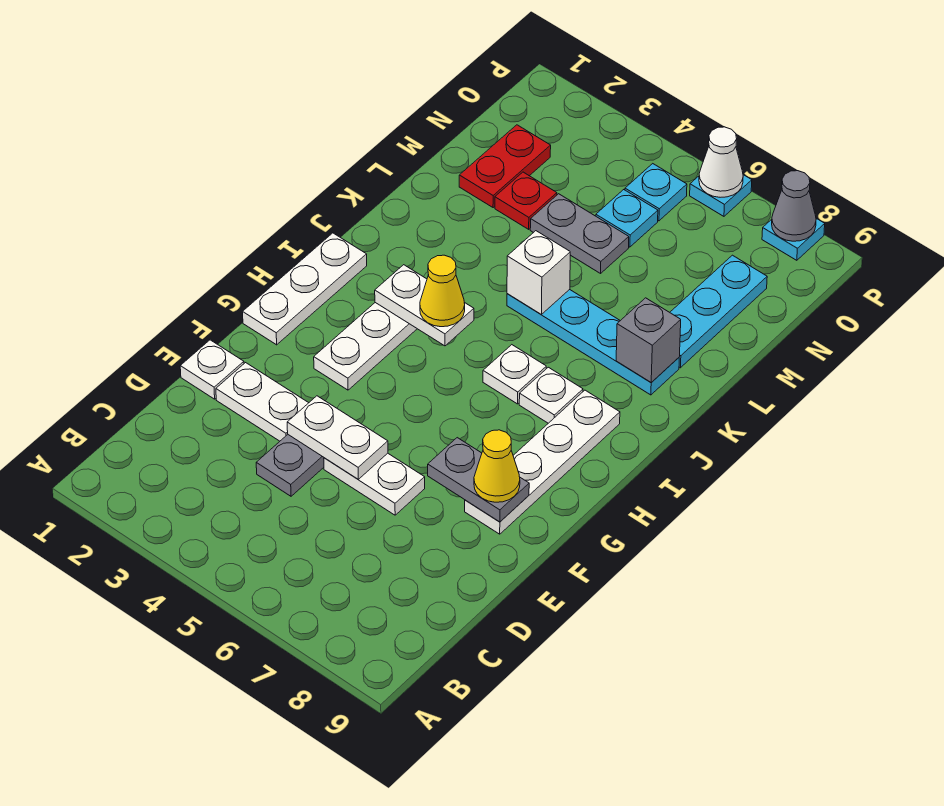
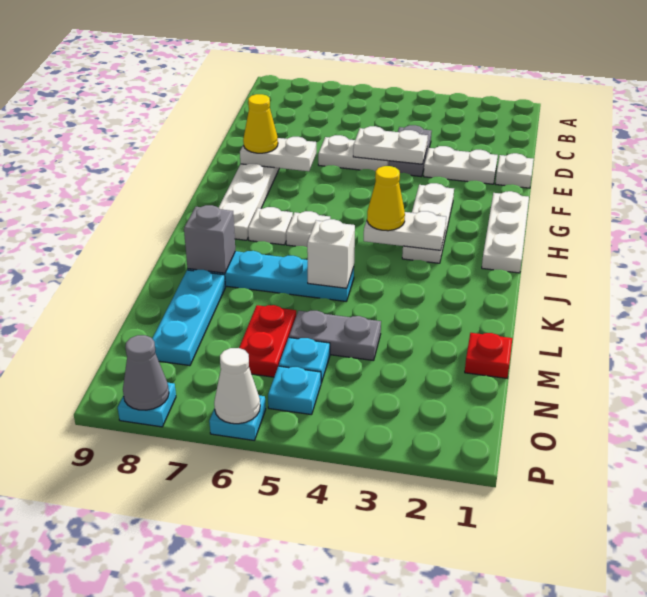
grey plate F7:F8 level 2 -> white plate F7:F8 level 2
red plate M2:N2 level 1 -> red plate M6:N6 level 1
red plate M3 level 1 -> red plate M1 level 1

== == ==

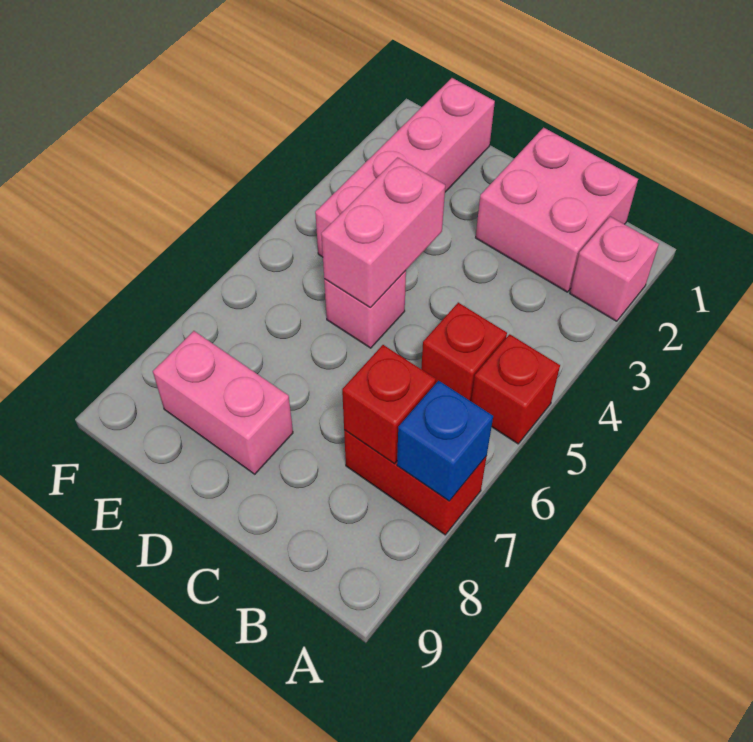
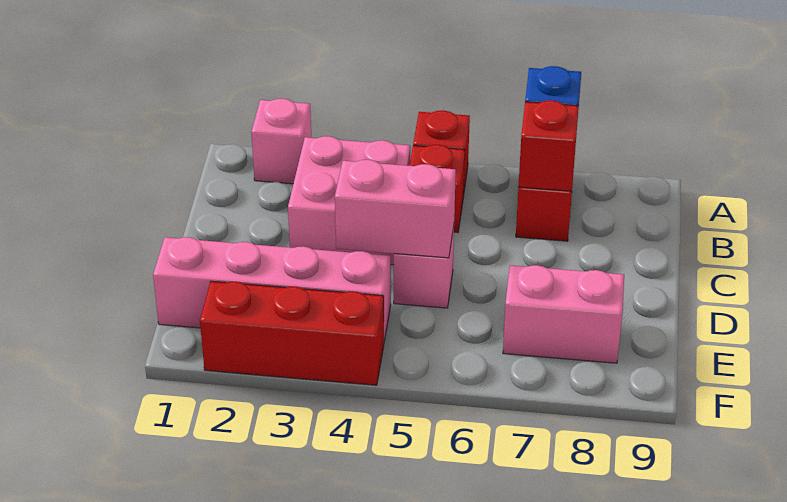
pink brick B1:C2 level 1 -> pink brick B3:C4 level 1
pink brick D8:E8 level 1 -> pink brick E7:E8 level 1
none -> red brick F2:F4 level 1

== == ==

● What to produce:
Could you repeat exactly the lines in the listing above from the one with "grey plate F7:F8" down to the one with "red plate M3 level 1 -> red plate M1 level 1"? Include both of those lines.

● Response to the task:
grey plate F7:F8 level 2 -> white plate F7:F8 level 2
red plate M2:N2 level 1 -> red plate M6:N6 level 1
red plate M3 level 1 -> red plate M1 level 1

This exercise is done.